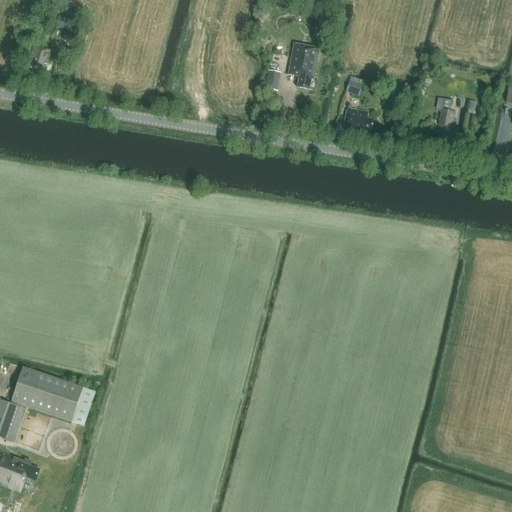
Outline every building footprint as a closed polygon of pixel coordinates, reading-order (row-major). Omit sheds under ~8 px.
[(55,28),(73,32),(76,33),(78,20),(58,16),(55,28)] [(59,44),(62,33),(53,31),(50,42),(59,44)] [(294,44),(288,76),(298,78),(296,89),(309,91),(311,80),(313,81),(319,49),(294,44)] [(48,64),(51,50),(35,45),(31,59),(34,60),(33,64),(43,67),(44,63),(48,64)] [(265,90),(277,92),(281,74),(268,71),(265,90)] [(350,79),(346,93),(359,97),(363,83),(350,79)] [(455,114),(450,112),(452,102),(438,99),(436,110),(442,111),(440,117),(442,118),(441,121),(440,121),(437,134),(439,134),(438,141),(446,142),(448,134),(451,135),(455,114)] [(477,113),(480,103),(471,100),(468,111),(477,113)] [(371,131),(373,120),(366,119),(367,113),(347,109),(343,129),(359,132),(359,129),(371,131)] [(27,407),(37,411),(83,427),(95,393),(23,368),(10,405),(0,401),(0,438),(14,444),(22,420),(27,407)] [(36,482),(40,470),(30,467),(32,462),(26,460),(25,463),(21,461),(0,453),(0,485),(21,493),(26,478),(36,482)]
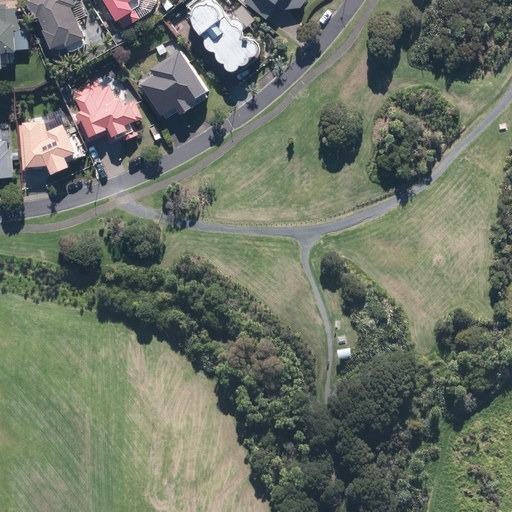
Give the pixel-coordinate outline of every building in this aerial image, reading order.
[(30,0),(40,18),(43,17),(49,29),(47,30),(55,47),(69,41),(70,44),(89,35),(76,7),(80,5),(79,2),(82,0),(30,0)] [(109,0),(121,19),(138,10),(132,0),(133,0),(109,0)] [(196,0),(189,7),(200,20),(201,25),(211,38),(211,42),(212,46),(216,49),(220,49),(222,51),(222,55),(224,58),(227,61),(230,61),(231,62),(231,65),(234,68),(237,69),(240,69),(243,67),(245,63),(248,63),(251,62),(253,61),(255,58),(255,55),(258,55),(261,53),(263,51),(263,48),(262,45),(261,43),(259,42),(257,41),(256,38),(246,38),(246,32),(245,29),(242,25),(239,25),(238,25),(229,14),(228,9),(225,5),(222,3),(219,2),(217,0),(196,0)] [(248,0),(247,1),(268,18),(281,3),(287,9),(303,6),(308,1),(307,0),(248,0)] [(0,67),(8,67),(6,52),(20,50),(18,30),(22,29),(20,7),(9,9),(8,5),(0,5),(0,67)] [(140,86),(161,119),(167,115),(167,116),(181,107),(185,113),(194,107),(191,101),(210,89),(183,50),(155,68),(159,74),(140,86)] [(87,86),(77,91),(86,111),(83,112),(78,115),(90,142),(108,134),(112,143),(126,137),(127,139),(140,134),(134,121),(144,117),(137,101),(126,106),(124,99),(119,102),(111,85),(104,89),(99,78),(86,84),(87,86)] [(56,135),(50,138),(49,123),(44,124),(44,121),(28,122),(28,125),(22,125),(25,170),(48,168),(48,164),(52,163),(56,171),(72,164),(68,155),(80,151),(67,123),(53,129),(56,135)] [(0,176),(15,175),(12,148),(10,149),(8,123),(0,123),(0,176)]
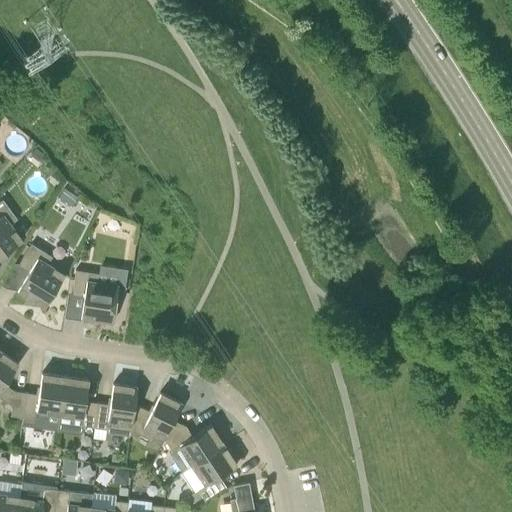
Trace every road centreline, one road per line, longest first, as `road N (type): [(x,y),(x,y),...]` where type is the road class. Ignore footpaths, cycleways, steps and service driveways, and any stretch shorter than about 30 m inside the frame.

※ ※ ※

▶ [YOUR OBJECTIVE] Gather every line of the data above that contains the string "pixel", treating uppercase and lowercase letters as distinct.

▶ [COMPLETED EXERCISE]
Outline every building footprint as a closed polygon of pixel coordinates, reading-order (row-major). Omit sheds under ~8 px.
Give the pixel-coordinate outline of every building in this aerial image, reading order.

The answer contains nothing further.